[Start of Attachment]

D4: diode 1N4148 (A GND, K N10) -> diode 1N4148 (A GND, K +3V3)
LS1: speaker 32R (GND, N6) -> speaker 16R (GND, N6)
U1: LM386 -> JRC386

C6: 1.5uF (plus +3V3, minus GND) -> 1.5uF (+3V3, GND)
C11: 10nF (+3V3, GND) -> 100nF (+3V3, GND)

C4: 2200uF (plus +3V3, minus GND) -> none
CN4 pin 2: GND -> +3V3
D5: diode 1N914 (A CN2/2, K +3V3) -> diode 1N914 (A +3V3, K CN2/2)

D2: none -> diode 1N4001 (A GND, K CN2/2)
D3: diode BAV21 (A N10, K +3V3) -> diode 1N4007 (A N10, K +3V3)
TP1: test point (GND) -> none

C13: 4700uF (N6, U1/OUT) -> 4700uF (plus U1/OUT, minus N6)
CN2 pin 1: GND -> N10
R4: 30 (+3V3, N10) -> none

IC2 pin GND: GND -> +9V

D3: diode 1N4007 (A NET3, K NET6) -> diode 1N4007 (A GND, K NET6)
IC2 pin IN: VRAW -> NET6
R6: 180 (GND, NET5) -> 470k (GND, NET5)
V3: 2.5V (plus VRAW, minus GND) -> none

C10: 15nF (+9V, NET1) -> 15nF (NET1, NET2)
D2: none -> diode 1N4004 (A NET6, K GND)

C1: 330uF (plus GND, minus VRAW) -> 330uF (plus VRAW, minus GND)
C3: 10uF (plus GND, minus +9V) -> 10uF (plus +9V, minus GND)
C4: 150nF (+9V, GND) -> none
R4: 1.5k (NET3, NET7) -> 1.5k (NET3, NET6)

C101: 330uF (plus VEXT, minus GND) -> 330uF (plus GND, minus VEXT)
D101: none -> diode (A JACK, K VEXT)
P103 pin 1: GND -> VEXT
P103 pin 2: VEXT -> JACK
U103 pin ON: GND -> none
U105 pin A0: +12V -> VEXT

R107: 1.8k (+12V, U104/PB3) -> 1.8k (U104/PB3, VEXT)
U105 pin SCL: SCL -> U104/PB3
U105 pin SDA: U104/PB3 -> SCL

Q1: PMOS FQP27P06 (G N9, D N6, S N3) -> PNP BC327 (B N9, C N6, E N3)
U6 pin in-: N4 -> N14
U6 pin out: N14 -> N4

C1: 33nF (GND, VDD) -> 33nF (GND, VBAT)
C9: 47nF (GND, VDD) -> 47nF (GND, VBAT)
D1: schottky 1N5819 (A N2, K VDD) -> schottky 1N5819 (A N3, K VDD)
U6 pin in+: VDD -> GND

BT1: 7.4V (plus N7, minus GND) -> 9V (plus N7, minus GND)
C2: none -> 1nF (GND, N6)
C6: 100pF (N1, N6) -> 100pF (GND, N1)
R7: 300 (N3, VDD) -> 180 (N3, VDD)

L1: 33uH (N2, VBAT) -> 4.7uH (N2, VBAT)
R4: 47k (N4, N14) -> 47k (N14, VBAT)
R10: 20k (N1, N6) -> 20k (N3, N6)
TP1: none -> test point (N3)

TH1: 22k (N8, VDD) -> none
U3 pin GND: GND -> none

[End of Attachment]

#### [What to do]
Since only part of the listing is wanted, copy exactly the lines from the one holding "D2: none -> diode 1N4001 (A GND, K CN2/2)" to the one holding "V3: 2.5V (plus VRAW, minus GND) -> none", both included.

#### [Solution below]
D2: none -> diode 1N4001 (A GND, K CN2/2)
D3: diode BAV21 (A N10, K +3V3) -> diode 1N4007 (A N10, K +3V3)
TP1: test point (GND) -> none

C13: 4700uF (N6, U1/OUT) -> 4700uF (plus U1/OUT, minus N6)
CN2 pin 1: GND -> N10
R4: 30 (+3V3, N10) -> none

IC2 pin GND: GND -> +9V

D3: diode 1N4007 (A NET3, K NET6) -> diode 1N4007 (A GND, K NET6)
IC2 pin IN: VRAW -> NET6
R6: 180 (GND, NET5) -> 470k (GND, NET5)
V3: 2.5V (plus VRAW, minus GND) -> none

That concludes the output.